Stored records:
•••••

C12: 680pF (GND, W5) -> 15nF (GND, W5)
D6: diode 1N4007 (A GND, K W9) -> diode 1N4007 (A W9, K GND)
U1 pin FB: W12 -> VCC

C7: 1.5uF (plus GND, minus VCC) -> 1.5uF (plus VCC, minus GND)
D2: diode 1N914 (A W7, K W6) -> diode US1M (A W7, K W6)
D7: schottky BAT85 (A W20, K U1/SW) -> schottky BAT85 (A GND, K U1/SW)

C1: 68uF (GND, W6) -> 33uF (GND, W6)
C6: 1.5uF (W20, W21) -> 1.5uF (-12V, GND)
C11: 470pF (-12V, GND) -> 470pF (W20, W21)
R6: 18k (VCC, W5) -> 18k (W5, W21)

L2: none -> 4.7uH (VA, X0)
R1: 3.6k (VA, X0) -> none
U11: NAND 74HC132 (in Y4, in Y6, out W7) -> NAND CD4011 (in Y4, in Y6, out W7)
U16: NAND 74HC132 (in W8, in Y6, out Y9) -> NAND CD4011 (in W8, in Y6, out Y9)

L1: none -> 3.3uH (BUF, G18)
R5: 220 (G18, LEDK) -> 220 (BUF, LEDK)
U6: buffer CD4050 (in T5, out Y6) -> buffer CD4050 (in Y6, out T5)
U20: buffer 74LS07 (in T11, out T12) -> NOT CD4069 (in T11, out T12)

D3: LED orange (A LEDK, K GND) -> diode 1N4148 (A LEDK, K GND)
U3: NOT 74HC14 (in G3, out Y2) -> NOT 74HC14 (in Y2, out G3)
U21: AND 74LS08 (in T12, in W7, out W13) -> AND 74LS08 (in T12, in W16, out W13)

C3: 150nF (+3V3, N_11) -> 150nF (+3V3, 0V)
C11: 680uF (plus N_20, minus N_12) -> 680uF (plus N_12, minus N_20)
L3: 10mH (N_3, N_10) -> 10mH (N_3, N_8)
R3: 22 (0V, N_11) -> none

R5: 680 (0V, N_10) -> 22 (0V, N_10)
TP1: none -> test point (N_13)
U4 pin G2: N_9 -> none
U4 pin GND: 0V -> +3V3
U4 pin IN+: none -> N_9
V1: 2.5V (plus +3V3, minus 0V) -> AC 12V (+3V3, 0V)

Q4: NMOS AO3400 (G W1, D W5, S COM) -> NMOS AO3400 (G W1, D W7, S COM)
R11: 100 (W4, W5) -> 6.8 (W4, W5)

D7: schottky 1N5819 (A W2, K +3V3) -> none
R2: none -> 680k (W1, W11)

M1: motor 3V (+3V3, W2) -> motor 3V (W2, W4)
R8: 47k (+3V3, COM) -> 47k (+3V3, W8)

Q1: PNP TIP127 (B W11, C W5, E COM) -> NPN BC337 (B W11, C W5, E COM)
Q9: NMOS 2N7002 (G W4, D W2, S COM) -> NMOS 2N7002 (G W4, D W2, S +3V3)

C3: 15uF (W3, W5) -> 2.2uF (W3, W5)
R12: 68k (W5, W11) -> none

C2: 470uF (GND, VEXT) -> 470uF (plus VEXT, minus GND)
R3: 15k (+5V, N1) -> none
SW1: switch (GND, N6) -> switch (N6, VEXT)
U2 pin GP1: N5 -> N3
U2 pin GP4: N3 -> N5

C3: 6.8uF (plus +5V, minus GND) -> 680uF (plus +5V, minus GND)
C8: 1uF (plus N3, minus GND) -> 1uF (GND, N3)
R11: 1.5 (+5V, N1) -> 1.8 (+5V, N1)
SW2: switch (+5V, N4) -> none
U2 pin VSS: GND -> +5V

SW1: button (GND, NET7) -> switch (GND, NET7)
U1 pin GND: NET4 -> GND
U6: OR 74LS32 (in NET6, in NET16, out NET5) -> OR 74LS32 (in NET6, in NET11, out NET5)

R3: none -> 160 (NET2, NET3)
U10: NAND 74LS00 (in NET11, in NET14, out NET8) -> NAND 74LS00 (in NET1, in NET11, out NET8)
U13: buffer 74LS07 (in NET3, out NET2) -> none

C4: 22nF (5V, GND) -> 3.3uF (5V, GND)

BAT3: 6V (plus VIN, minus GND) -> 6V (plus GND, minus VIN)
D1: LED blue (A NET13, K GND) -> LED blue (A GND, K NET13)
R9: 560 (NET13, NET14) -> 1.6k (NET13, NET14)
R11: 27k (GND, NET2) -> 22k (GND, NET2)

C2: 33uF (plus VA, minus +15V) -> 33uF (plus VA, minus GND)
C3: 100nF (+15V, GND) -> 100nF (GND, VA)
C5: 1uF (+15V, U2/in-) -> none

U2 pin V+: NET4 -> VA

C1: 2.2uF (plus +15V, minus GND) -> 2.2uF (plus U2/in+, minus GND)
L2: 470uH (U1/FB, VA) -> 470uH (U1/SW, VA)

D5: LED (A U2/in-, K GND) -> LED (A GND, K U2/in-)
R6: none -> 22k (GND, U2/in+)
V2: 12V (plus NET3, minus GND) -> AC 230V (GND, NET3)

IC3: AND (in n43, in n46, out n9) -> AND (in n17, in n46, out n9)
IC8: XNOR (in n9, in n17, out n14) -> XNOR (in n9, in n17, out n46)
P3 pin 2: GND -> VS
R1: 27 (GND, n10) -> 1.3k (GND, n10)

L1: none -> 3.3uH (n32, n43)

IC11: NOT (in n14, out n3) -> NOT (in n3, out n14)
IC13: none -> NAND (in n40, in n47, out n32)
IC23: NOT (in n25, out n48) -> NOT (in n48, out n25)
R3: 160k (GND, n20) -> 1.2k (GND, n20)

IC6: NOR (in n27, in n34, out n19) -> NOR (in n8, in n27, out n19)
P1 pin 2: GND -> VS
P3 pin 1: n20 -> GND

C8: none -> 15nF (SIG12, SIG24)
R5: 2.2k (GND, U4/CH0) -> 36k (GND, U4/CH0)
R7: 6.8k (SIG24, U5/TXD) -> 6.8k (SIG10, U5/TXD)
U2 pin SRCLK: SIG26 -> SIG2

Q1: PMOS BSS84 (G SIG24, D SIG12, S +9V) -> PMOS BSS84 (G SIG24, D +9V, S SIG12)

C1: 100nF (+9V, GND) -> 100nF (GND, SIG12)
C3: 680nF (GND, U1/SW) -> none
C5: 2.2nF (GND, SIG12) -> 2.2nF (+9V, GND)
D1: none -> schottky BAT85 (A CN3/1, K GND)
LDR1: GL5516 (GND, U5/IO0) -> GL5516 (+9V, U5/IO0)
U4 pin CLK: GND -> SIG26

•••••

• What the exercise asks
Write out every line from the records above, word for word.

• Exercise result
C12: 680pF (GND, W5) -> 15nF (GND, W5)
D6: diode 1N4007 (A GND, K W9) -> diode 1N4007 (A W9, K GND)
U1 pin FB: W12 -> VCC

C7: 1.5uF (plus GND, minus VCC) -> 1.5uF (plus VCC, minus GND)
D2: diode 1N914 (A W7, K W6) -> diode US1M (A W7, K W6)
D7: schottky BAT85 (A W20, K U1/SW) -> schottky BAT85 (A GND, K U1/SW)

C1: 68uF (GND, W6) -> 33uF (GND, W6)
C6: 1.5uF (W20, W21) -> 1.5uF (-12V, GND)
C11: 470pF (-12V, GND) -> 470pF (W20, W21)
R6: 18k (VCC, W5) -> 18k (W5, W21)

L2: none -> 4.7uH (VA, X0)
R1: 3.6k (VA, X0) -> none
U11: NAND 74HC132 (in Y4, in Y6, out W7) -> NAND CD4011 (in Y4, in Y6, out W7)
U16: NAND 74HC132 (in W8, in Y6, out Y9) -> NAND CD4011 (in W8, in Y6, out Y9)

L1: none -> 3.3uH (BUF, G18)
R5: 220 (G18, LEDK) -> 220 (BUF, LEDK)
U6: buffer CD4050 (in T5, out Y6) -> buffer CD4050 (in Y6, out T5)
U20: buffer 74LS07 (in T11, out T12) -> NOT CD4069 (in T11, out T12)

D3: LED orange (A LEDK, K GND) -> diode 1N4148 (A LEDK, K GND)
U3: NOT 74HC14 (in G3, out Y2) -> NOT 74HC14 (in Y2, out G3)
U21: AND 74LS08 (in T12, in W7, out W13) -> AND 74LS08 (in T12, in W16, out W13)

C3: 150nF (+3V3, N_11) -> 150nF (+3V3, 0V)
C11: 680uF (plus N_20, minus N_12) -> 680uF (plus N_12, minus N_20)
L3: 10mH (N_3, N_10) -> 10mH (N_3, N_8)
R3: 22 (0V, N_11) -> none

R5: 680 (0V, N_10) -> 22 (0V, N_10)
TP1: none -> test point (N_13)
U4 pin G2: N_9 -> none
U4 pin GND: 0V -> +3V3
U4 pin IN+: none -> N_9
V1: 2.5V (plus +3V3, minus 0V) -> AC 12V (+3V3, 0V)

Q4: NMOS AO3400 (G W1, D W5, S COM) -> NMOS AO3400 (G W1, D W7, S COM)
R11: 100 (W4, W5) -> 6.8 (W4, W5)

D7: schottky 1N5819 (A W2, K +3V3) -> none
R2: none -> 680k (W1, W11)

M1: motor 3V (+3V3, W2) -> motor 3V (W2, W4)
R8: 47k (+3V3, COM) -> 47k (+3V3, W8)

Q1: PNP TIP127 (B W11, C W5, E COM) -> NPN BC337 (B W11, C W5, E COM)
Q9: NMOS 2N7002 (G W4, D W2, S COM) -> NMOS 2N7002 (G W4, D W2, S +3V3)

C3: 15uF (W3, W5) -> 2.2uF (W3, W5)
R12: 68k (W5, W11) -> none

C2: 470uF (GND, VEXT) -> 470uF (plus VEXT, minus GND)
R3: 15k (+5V, N1) -> none
SW1: switch (GND, N6) -> switch (N6, VEXT)
U2 pin GP1: N5 -> N3
U2 pin GP4: N3 -> N5

C3: 6.8uF (plus +5V, minus GND) -> 680uF (plus +5V, minus GND)
C8: 1uF (plus N3, minus GND) -> 1uF (GND, N3)
R11: 1.5 (+5V, N1) -> 1.8 (+5V, N1)
SW2: switch (+5V, N4) -> none
U2 pin VSS: GND -> +5V

SW1: button (GND, NET7) -> switch (GND, NET7)
U1 pin GND: NET4 -> GND
U6: OR 74LS32 (in NET6, in NET16, out NET5) -> OR 74LS32 (in NET6, in NET11, out NET5)

R3: none -> 160 (NET2, NET3)
U10: NAND 74LS00 (in NET11, in NET14, out NET8) -> NAND 74LS00 (in NET1, in NET11, out NET8)
U13: buffer 74LS07 (in NET3, out NET2) -> none

C4: 22nF (5V, GND) -> 3.3uF (5V, GND)

BAT3: 6V (plus VIN, minus GND) -> 6V (plus GND, minus VIN)
D1: LED blue (A NET13, K GND) -> LED blue (A GND, K NET13)
R9: 560 (NET13, NET14) -> 1.6k (NET13, NET14)
R11: 27k (GND, NET2) -> 22k (GND, NET2)

C2: 33uF (plus VA, minus +15V) -> 33uF (plus VA, minus GND)
C3: 100nF (+15V, GND) -> 100nF (GND, VA)
C5: 1uF (+15V, U2/in-) -> none

U2 pin V+: NET4 -> VA

C1: 2.2uF (plus +15V, minus GND) -> 2.2uF (plus U2/in+, minus GND)
L2: 470uH (U1/FB, VA) -> 470uH (U1/SW, VA)

D5: LED (A U2/in-, K GND) -> LED (A GND, K U2/in-)
R6: none -> 22k (GND, U2/in+)
V2: 12V (plus NET3, minus GND) -> AC 230V (GND, NET3)

IC3: AND (in n43, in n46, out n9) -> AND (in n17, in n46, out n9)
IC8: XNOR (in n9, in n17, out n14) -> XNOR (in n9, in n17, out n46)
P3 pin 2: GND -> VS
R1: 27 (GND, n10) -> 1.3k (GND, n10)

L1: none -> 3.3uH (n32, n43)

IC11: NOT (in n14, out n3) -> NOT (in n3, out n14)
IC13: none -> NAND (in n40, in n47, out n32)
IC23: NOT (in n25, out n48) -> NOT (in n48, out n25)
R3: 160k (GND, n20) -> 1.2k (GND, n20)

IC6: NOR (in n27, in n34, out n19) -> NOR (in n8, in n27, out n19)
P1 pin 2: GND -> VS
P3 pin 1: n20 -> GND

C8: none -> 15nF (SIG12, SIG24)
R5: 2.2k (GND, U4/CH0) -> 36k (GND, U4/CH0)
R7: 6.8k (SIG24, U5/TXD) -> 6.8k (SIG10, U5/TXD)
U2 pin SRCLK: SIG26 -> SIG2

Q1: PMOS BSS84 (G SIG24, D SIG12, S +9V) -> PMOS BSS84 (G SIG24, D +9V, S SIG12)

C1: 100nF (+9V, GND) -> 100nF (GND, SIG12)
C3: 680nF (GND, U1/SW) -> none
C5: 2.2nF (GND, SIG12) -> 2.2nF (+9V, GND)
D1: none -> schottky BAT85 (A CN3/1, K GND)
LDR1: GL5516 (GND, U5/IO0) -> GL5516 (+9V, U5/IO0)
U4 pin CLK: GND -> SIG26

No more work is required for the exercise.